_PROBLEM_: Retype only the stretch of lines that starts with the line containing "(603, 151) = (813, 197): yellow" and ends with the last line of the records, both included, exactly.

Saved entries
══════════
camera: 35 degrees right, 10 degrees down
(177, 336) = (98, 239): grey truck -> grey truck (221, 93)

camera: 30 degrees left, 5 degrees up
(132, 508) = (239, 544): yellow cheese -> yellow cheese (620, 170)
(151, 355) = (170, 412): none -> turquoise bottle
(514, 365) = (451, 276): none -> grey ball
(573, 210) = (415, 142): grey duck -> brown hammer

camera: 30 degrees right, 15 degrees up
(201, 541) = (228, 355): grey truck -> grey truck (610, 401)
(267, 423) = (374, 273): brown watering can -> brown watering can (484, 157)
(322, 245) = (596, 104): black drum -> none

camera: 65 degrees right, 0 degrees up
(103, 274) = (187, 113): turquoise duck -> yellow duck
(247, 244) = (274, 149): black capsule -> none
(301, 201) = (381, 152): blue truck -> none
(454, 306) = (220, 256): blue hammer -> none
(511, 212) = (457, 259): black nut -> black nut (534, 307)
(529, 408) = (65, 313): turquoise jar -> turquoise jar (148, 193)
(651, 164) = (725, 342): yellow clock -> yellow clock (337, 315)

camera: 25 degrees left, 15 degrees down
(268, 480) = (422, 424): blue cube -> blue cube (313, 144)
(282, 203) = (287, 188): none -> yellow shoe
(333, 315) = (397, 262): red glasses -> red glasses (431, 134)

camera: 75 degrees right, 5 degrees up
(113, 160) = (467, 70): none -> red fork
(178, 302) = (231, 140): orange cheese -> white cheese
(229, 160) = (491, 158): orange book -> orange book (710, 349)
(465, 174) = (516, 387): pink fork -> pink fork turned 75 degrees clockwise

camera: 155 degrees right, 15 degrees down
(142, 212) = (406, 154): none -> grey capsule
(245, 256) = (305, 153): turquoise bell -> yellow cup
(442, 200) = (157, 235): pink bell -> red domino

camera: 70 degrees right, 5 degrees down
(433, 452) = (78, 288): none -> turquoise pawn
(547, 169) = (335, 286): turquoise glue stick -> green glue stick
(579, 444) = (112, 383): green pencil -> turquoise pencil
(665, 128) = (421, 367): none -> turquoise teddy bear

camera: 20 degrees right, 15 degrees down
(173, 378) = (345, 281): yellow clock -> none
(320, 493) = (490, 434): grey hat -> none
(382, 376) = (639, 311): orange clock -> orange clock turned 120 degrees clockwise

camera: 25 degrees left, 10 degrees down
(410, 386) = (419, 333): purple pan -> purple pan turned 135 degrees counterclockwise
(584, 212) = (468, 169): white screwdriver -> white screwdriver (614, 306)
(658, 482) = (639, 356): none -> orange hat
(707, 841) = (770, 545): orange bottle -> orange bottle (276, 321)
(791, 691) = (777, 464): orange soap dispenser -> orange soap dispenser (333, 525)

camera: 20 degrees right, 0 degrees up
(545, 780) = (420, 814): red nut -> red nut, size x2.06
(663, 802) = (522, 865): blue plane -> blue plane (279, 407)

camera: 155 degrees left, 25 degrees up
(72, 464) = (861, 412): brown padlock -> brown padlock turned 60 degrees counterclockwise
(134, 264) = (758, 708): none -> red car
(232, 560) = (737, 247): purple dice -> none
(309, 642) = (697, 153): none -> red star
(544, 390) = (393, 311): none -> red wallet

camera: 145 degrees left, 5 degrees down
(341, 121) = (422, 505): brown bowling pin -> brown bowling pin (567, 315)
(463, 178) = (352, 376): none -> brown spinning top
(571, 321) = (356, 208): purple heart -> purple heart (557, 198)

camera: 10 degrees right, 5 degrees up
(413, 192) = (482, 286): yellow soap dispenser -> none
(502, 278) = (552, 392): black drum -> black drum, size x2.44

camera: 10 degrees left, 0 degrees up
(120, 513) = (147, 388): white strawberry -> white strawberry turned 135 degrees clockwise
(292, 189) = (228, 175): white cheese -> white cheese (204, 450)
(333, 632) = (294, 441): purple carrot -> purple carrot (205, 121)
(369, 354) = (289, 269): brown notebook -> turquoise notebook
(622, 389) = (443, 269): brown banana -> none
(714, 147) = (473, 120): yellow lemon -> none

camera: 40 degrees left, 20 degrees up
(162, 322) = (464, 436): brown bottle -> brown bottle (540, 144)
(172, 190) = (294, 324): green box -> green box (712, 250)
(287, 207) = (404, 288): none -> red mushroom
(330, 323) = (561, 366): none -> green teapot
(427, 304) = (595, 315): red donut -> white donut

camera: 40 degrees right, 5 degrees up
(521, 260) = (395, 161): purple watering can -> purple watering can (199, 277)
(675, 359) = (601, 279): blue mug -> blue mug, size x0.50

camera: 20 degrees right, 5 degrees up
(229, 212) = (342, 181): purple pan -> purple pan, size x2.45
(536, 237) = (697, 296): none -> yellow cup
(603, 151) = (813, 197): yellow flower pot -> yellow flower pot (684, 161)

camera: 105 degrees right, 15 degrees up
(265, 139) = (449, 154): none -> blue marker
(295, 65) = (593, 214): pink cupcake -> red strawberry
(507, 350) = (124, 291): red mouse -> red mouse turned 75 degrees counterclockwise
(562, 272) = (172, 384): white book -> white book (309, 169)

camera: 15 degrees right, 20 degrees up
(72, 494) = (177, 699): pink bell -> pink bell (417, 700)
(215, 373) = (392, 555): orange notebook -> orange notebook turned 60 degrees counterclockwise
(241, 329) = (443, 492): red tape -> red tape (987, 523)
══════════
_EXPECTED ANSWER_:
(603, 151) = (813, 197): yellow flower pot -> yellow flower pot (684, 161)

camera: 105 degrees right, 15 degrees up
(265, 139) = (449, 154): none -> blue marker
(295, 65) = (593, 214): pink cupcake -> red strawberry
(507, 350) = (124, 291): red mouse -> red mouse turned 75 degrees counterclockwise
(562, 272) = (172, 384): white book -> white book (309, 169)

camera: 15 degrees right, 20 degrees up
(72, 494) = (177, 699): pink bell -> pink bell (417, 700)
(215, 373) = (392, 555): orange notebook -> orange notebook turned 60 degrees counterclockwise
(241, 329) = (443, 492): red tape -> red tape (987, 523)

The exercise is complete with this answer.